**WRITTEN EXERCISE:** Present the lines from the line with "Describe the element" to the line with "at that location." as a Markdown table with the columns Row and Line, numbering each line and skipping blank ones. Include only those lines, and omit the pictures.

**Raw records:**
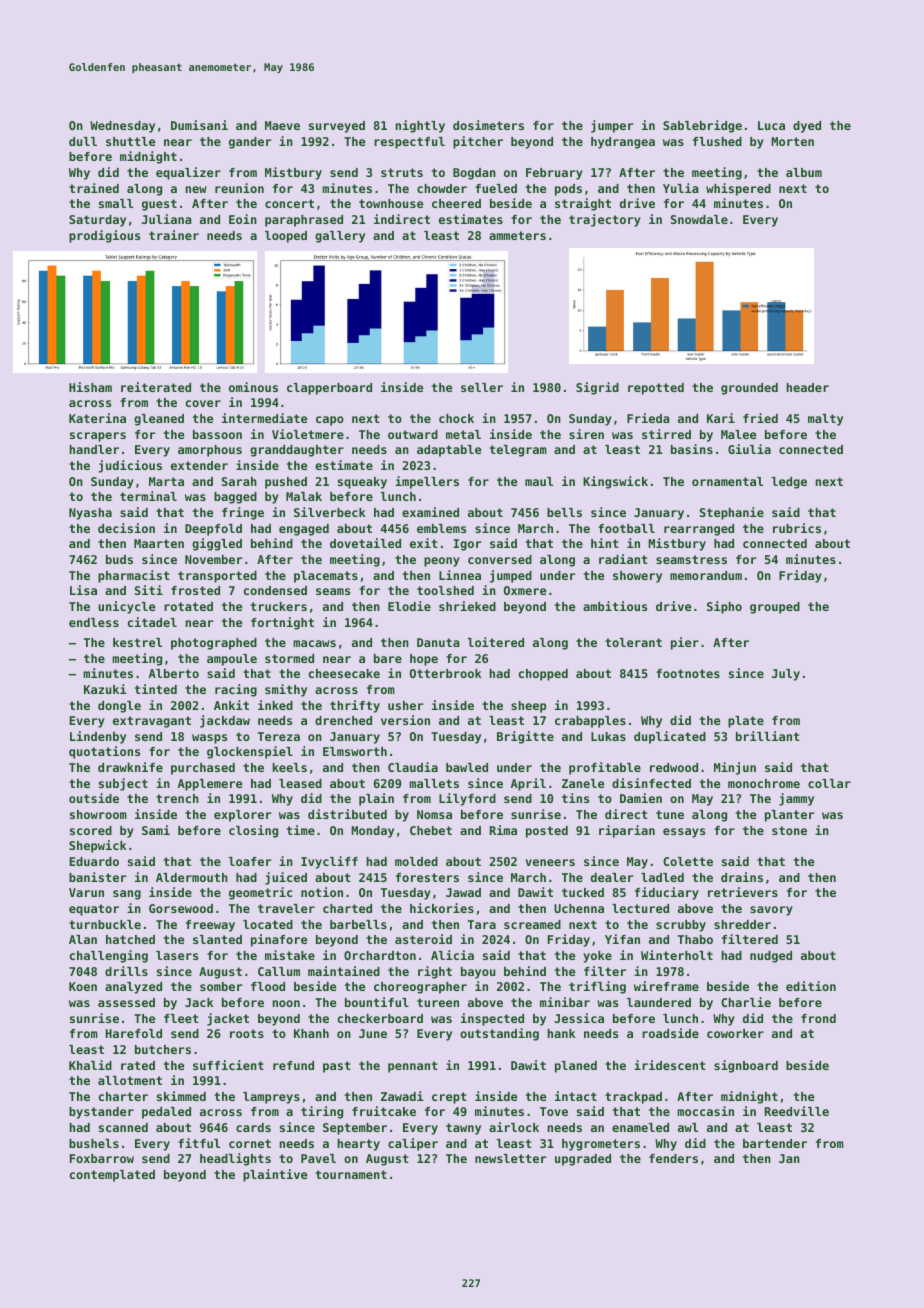  I want to click on crept, so click(449, 1098).
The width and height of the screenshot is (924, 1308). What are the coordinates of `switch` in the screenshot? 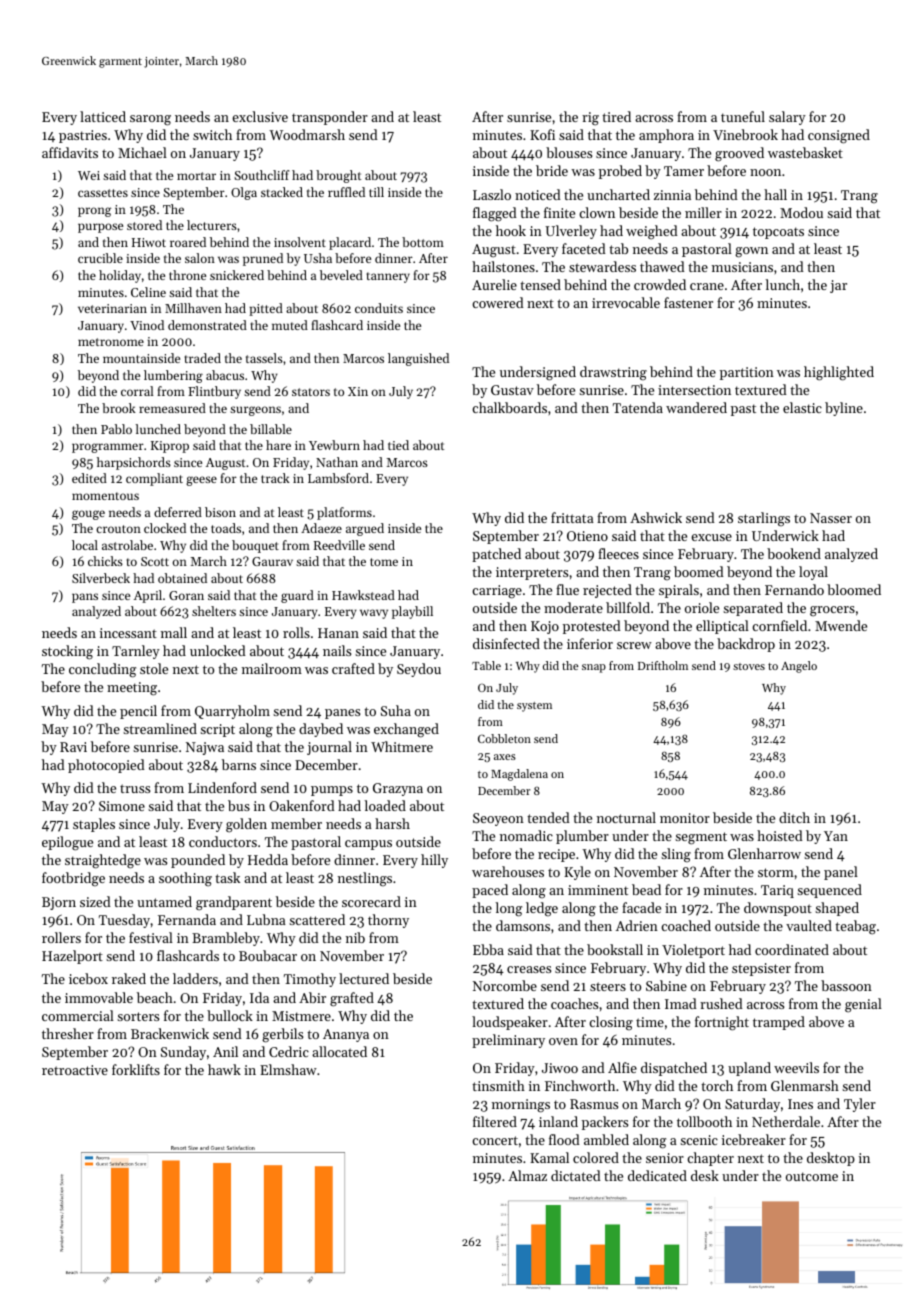 It's located at (212, 134).
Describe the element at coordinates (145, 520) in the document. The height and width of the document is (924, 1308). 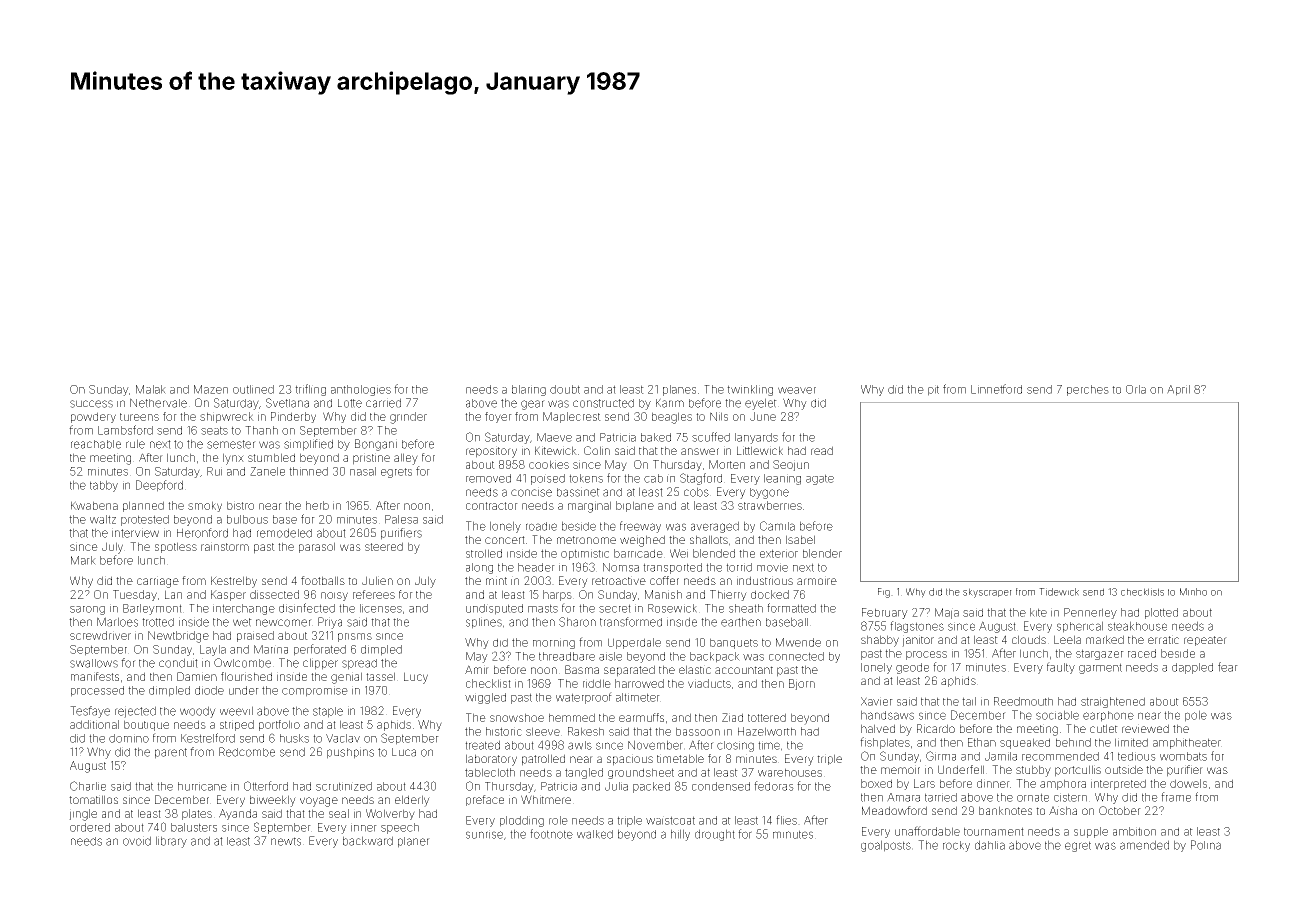
I see `protested` at that location.
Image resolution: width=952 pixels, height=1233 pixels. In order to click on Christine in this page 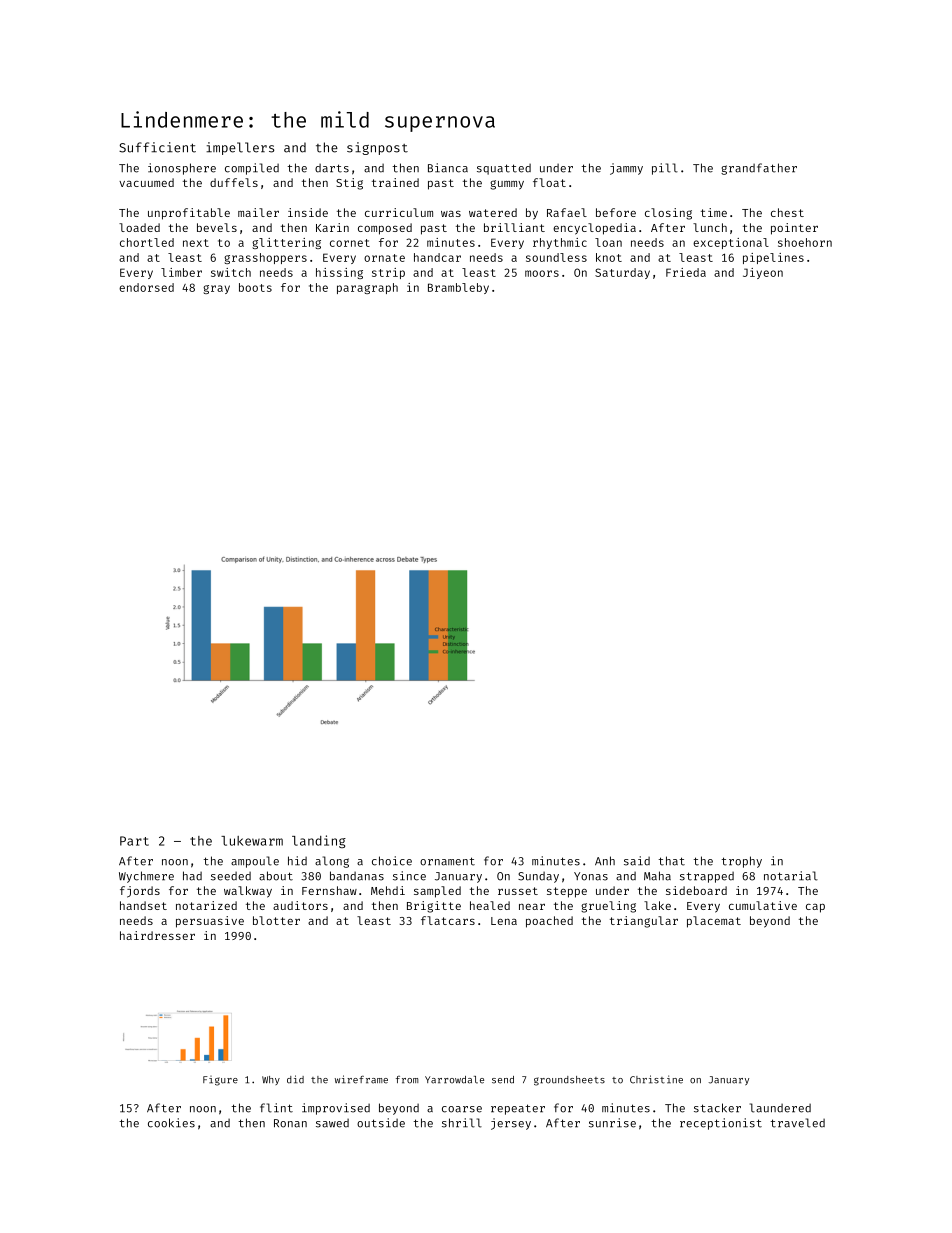, I will do `click(656, 1079)`.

**SOLVED PROBLEM:**
| Row | Line |
|---|---|
| 1 | Describe the element at coordinates (145, 520) in the document. The height and width of the document is (924, 1308).  |
| 2 | I see `protested` at that location. |